» Work task: Go through the records below and set each one down exactly, leaving out any pictures.

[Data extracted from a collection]
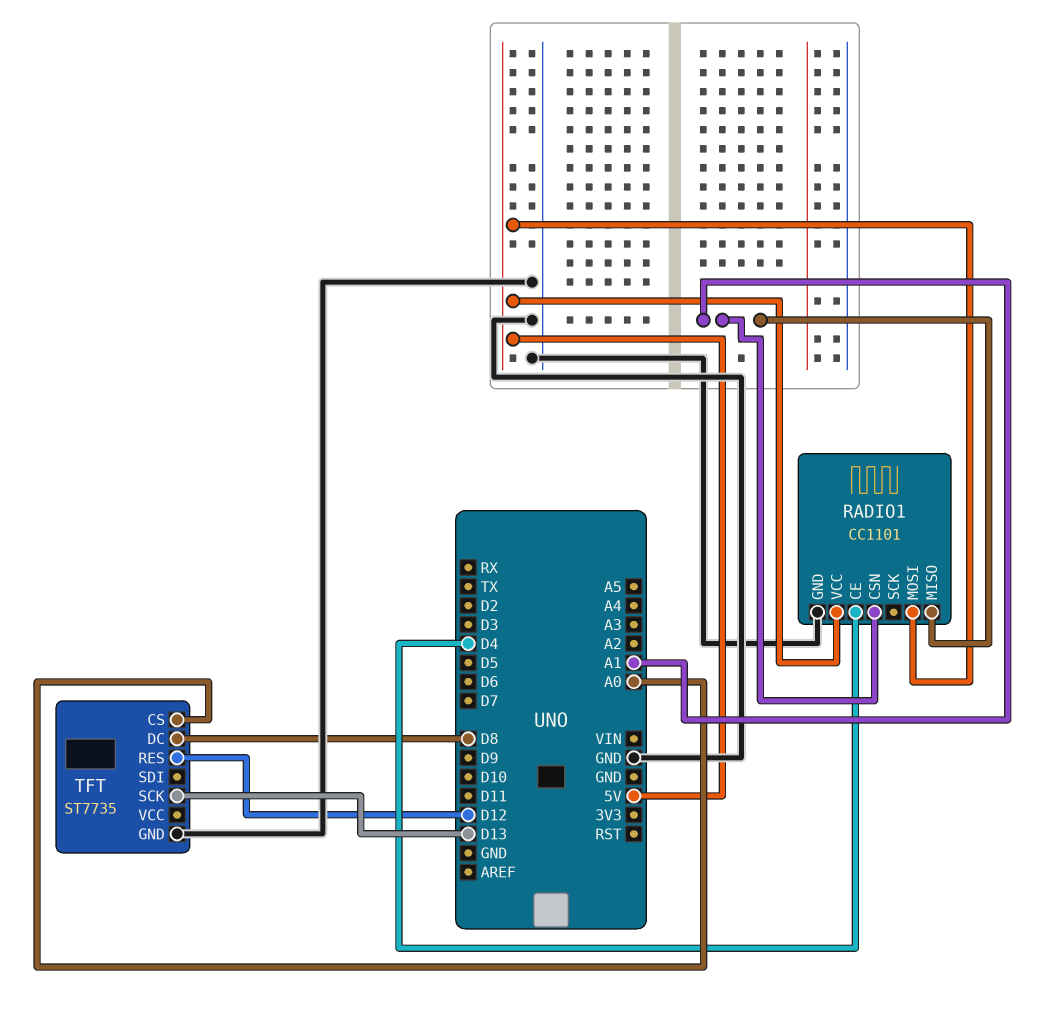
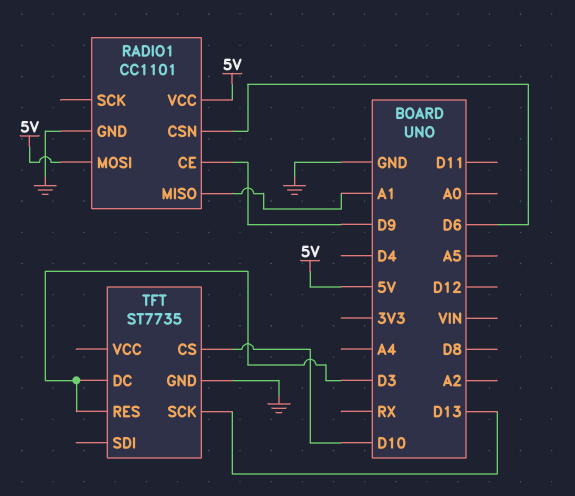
RADIO1 pin CE: D4 -> D9
RADIO1 pin CSN: A1 -> D6
TFT pin CS: A0 -> D10
TFT pin DC: D8 -> D3
TFT pin RES: D12 -> D3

» Response:
RADIO1 pin CE: D4 -> D9
RADIO1 pin CSN: A1 -> D6
TFT pin CS: A0 -> D10
TFT pin DC: D8 -> D3
TFT pin RES: D12 -> D3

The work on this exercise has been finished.